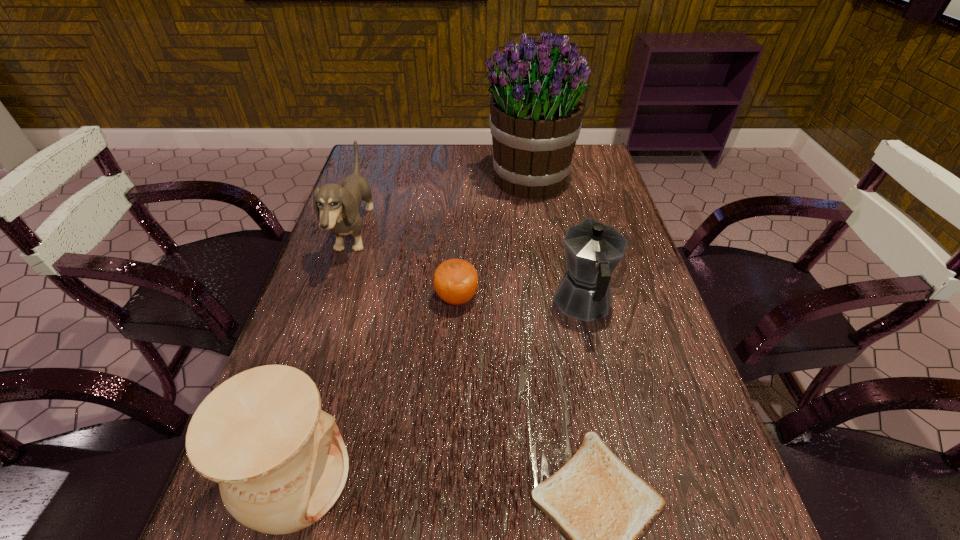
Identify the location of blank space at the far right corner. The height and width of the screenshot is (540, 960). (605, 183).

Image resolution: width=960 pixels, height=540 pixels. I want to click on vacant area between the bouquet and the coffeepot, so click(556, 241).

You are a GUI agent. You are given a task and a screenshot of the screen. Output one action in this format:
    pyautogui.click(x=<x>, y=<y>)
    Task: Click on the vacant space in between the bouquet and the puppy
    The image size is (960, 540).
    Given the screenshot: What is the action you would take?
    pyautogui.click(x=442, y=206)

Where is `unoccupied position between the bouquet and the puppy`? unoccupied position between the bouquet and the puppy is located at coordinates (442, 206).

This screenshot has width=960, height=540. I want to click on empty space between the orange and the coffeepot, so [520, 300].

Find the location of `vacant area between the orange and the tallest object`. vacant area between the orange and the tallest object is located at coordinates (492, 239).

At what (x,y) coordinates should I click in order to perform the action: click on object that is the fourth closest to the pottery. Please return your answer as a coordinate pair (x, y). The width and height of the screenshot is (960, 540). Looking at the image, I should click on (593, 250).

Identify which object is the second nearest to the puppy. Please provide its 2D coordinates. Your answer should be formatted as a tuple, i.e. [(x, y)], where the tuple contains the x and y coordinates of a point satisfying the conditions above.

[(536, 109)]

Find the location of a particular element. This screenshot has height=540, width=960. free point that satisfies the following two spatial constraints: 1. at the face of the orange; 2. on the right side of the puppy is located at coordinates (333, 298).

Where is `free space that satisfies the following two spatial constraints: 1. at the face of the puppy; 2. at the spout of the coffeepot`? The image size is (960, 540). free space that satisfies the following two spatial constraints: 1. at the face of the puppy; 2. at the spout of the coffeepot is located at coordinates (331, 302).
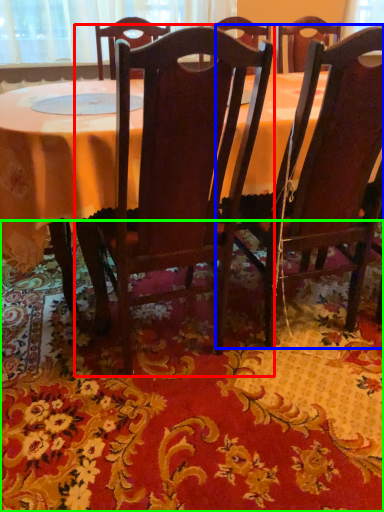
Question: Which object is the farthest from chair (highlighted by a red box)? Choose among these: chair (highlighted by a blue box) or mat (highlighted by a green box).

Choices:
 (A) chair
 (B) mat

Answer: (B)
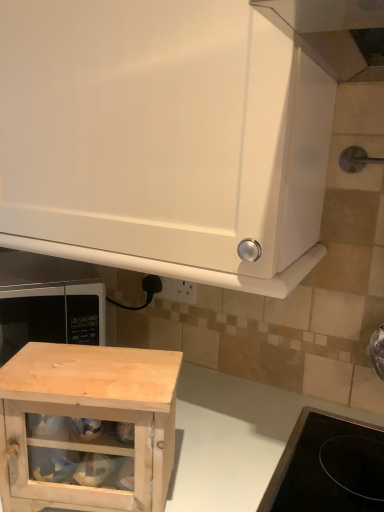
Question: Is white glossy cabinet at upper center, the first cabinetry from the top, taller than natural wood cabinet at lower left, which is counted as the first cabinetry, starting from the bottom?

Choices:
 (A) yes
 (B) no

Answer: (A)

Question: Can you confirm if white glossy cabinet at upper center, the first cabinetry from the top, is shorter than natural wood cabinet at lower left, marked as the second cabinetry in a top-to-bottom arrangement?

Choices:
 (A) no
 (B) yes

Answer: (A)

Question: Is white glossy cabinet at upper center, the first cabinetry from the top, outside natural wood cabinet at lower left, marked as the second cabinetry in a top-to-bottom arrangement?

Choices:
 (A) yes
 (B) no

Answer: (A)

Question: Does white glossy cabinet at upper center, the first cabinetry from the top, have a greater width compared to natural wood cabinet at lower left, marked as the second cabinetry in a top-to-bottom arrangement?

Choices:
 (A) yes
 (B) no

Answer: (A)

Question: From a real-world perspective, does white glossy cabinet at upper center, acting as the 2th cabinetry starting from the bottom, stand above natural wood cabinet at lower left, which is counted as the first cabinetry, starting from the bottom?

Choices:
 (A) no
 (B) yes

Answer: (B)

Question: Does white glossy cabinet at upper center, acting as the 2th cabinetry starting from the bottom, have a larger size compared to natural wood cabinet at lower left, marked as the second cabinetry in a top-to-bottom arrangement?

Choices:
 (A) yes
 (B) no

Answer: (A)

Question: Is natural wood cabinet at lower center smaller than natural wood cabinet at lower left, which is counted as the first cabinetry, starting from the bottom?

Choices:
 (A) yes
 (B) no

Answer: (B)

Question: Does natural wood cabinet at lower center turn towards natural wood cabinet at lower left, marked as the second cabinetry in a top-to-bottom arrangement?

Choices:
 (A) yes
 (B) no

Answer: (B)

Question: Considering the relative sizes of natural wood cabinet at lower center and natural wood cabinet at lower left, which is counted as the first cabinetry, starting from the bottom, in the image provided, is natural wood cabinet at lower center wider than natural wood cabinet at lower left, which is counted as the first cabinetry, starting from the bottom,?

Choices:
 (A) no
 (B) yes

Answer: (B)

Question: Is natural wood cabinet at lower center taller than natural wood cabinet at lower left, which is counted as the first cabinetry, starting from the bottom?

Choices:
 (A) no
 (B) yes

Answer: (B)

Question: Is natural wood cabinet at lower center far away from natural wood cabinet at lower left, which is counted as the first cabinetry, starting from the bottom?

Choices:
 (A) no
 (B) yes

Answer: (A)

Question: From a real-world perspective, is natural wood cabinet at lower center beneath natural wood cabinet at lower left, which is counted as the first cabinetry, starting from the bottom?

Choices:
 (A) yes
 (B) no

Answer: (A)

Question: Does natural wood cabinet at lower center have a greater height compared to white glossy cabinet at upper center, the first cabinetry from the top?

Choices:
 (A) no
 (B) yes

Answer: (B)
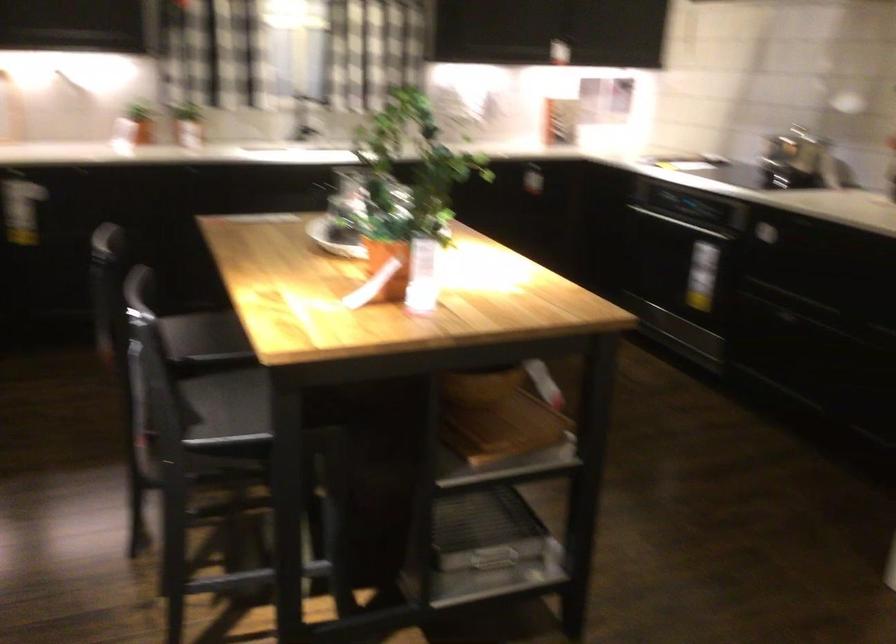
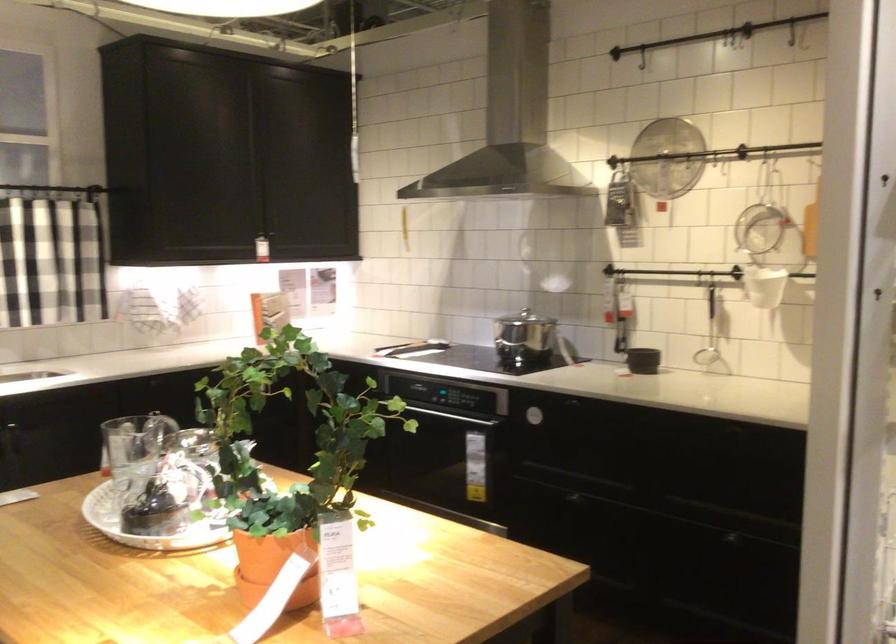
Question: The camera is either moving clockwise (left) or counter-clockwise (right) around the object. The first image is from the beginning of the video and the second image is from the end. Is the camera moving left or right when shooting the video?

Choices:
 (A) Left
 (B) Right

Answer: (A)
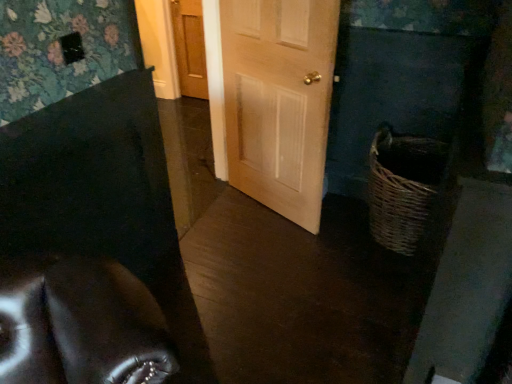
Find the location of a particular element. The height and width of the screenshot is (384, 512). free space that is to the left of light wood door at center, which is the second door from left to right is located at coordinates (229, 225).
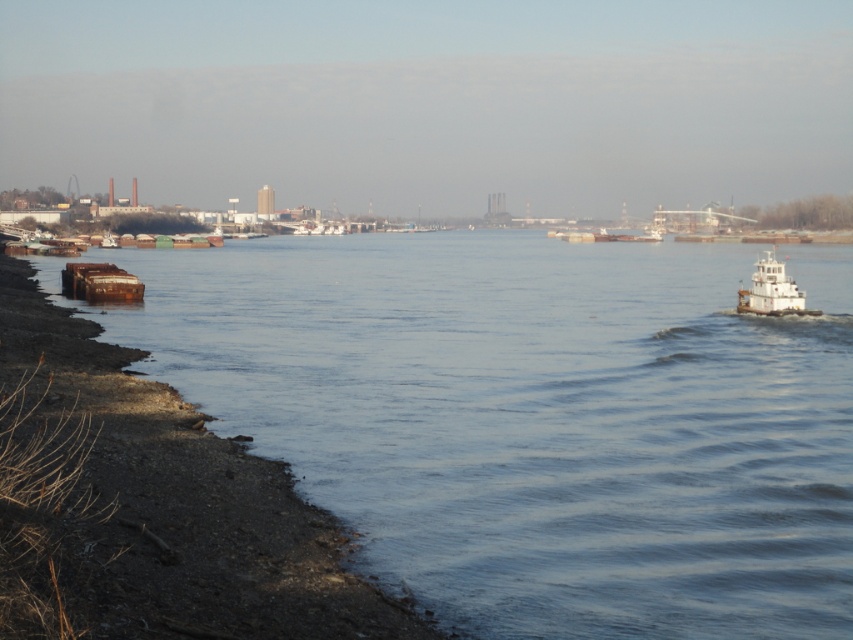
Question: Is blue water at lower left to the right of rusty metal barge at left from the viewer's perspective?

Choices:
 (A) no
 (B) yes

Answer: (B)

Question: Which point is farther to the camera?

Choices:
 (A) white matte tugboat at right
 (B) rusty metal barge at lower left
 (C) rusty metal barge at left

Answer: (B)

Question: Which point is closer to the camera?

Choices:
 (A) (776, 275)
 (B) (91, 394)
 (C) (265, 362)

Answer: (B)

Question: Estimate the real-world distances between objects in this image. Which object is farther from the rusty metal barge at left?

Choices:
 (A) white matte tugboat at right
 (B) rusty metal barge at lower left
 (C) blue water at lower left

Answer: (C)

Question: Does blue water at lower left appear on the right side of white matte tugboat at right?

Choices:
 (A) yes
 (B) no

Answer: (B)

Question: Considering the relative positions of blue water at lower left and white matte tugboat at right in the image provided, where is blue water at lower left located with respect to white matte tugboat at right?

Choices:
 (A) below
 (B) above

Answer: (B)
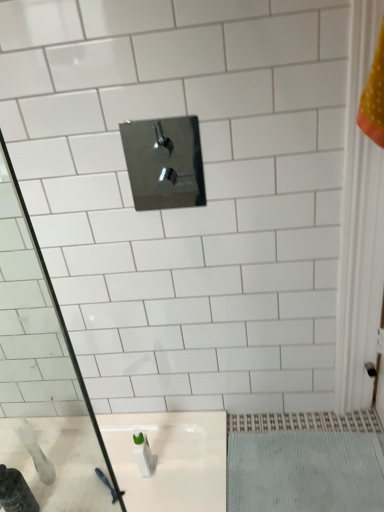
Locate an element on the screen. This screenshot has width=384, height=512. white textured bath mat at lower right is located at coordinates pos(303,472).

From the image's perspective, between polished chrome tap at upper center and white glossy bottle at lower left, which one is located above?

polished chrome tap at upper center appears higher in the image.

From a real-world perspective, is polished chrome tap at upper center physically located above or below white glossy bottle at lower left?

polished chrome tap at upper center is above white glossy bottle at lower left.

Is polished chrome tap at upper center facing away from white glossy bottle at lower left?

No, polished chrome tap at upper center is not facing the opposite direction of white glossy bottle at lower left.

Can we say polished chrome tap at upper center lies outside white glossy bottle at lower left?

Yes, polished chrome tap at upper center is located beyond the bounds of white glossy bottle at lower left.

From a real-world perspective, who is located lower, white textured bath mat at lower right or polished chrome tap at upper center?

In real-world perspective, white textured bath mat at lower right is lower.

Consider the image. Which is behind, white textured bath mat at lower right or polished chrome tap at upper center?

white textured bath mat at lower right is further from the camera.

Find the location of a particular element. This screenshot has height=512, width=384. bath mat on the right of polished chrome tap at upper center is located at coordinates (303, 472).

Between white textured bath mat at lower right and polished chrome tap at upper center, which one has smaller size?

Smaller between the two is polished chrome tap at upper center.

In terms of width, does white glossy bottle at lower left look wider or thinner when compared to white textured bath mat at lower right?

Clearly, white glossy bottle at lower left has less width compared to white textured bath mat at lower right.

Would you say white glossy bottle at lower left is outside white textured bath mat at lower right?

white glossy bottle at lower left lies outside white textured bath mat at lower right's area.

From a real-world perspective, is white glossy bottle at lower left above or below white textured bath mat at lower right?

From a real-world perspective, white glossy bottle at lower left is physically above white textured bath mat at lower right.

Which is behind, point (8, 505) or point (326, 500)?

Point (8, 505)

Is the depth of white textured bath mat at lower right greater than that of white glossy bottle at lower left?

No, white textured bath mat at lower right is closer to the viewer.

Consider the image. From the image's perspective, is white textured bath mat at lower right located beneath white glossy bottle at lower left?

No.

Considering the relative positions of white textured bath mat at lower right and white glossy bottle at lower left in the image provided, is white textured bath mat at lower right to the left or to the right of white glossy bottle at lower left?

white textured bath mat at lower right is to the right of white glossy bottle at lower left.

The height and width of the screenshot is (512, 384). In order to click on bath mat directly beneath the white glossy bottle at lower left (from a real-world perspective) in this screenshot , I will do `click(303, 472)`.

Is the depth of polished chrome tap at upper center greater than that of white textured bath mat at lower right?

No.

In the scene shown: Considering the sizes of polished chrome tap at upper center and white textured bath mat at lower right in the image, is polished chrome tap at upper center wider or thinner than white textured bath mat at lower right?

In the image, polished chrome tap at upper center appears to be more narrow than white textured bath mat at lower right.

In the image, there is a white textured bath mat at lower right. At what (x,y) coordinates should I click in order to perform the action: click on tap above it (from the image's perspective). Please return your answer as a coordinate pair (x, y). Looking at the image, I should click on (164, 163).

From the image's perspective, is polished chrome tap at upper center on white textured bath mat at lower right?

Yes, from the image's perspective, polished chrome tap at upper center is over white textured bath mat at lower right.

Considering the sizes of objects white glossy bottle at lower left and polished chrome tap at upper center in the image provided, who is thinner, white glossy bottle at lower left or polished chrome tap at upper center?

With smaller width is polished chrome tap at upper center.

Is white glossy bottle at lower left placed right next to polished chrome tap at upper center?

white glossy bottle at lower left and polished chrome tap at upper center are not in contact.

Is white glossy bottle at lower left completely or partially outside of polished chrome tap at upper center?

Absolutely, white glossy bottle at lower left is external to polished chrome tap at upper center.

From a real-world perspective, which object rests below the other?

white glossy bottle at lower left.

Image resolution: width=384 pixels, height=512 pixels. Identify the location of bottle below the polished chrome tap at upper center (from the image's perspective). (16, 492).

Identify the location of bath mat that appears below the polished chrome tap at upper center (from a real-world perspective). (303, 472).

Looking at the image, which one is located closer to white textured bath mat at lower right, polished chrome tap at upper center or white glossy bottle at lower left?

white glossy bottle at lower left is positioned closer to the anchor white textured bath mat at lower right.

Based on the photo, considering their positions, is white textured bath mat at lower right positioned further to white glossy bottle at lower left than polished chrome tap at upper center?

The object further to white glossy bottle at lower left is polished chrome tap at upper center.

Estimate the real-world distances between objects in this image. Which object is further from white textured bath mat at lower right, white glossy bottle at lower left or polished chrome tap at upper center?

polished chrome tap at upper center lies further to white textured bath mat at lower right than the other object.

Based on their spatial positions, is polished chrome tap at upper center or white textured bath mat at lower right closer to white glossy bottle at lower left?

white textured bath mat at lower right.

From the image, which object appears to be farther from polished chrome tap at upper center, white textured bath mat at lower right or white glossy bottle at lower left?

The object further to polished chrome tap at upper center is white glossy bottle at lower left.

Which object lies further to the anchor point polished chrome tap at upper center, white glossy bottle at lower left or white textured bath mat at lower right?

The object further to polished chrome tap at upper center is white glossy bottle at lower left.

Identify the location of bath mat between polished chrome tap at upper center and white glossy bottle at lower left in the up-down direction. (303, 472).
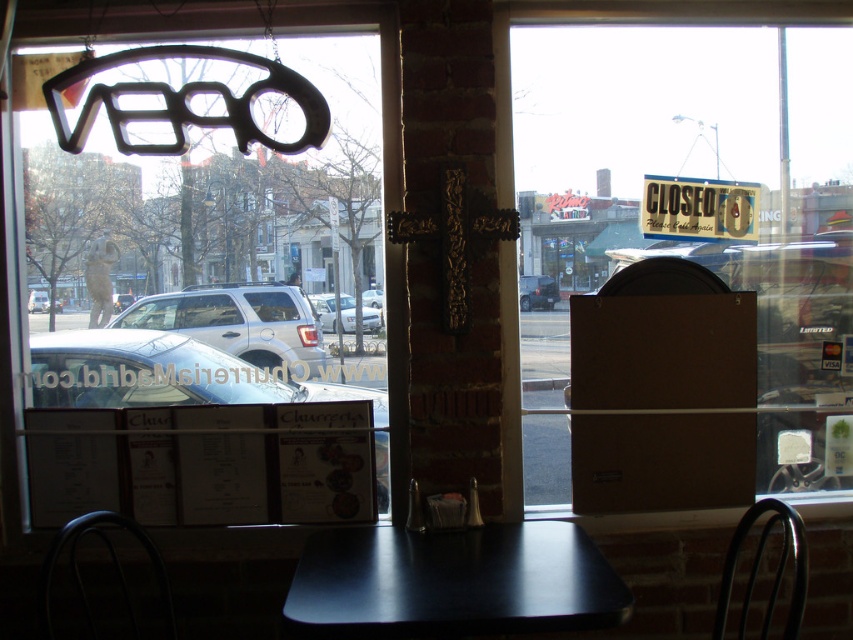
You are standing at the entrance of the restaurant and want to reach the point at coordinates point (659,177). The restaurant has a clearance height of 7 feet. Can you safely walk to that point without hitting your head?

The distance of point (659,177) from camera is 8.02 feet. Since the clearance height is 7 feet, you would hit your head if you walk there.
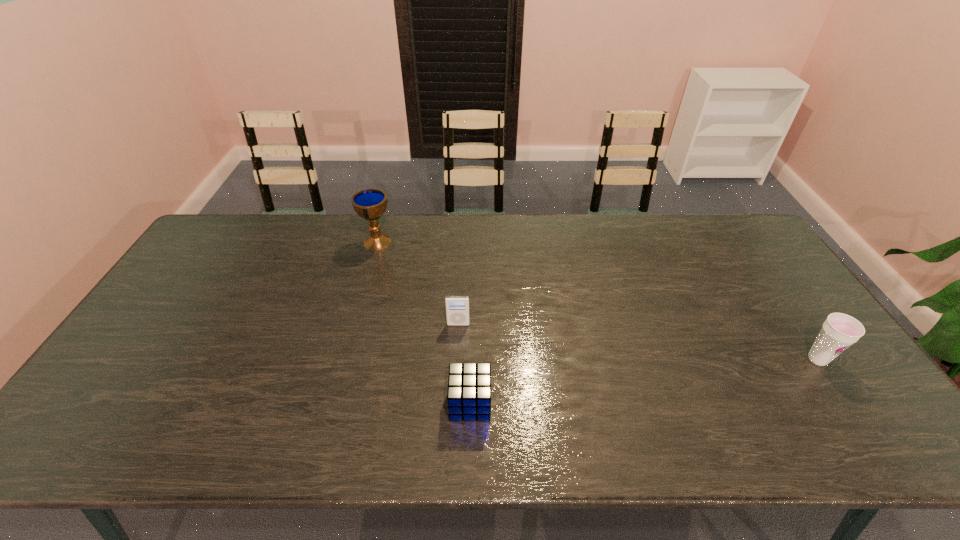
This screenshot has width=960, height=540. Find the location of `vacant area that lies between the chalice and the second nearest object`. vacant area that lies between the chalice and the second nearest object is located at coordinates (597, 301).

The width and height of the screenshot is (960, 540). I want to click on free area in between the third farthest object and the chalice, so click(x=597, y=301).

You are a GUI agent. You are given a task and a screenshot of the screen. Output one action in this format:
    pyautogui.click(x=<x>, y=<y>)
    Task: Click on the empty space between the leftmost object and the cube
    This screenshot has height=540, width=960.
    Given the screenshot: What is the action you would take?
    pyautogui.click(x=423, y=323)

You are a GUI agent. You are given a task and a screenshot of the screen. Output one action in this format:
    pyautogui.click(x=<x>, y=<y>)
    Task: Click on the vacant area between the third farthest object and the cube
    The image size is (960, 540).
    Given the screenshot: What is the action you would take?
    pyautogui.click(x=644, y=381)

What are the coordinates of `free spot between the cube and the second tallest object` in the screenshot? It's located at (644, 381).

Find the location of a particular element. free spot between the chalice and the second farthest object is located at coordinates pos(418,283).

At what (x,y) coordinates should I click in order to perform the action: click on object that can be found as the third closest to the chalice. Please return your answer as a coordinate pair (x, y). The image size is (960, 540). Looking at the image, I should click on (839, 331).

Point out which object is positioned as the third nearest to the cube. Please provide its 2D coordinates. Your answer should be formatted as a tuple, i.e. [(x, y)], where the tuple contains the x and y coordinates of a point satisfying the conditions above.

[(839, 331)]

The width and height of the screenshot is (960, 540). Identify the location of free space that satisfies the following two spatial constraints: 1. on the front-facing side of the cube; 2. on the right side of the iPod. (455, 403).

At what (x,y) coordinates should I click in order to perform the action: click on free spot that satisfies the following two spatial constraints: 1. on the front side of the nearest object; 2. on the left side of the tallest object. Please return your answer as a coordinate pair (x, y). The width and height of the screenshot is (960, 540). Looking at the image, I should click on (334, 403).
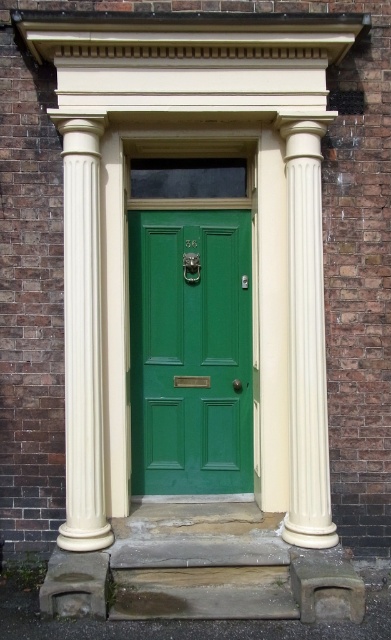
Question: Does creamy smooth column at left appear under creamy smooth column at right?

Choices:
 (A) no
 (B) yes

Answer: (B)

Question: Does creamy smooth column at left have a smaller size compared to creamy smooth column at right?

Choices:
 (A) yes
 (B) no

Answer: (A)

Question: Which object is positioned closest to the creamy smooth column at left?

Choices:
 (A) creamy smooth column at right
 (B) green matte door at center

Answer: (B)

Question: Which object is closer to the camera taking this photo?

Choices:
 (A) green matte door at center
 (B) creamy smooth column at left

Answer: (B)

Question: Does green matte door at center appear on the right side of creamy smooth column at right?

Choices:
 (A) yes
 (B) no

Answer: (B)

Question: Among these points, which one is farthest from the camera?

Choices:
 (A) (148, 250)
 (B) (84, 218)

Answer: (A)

GIVEN EXERCISE -
Copy the entries above word for word, from the line with "Considering the sizes of objects" up to and including the line with "not in contact.".

COMPLETE ANSWER -
Considering the sizes of objects white glossy bottle at lower left and polished chrome tap at upper center in the image provided, who is thinner, white glossy bottle at lower left or polished chrome tap at upper center?

With smaller width is polished chrome tap at upper center.

Is white glossy bottle at lower left placed right next to polished chrome tap at upper center?

white glossy bottle at lower left and polished chrome tap at upper center are not in contact.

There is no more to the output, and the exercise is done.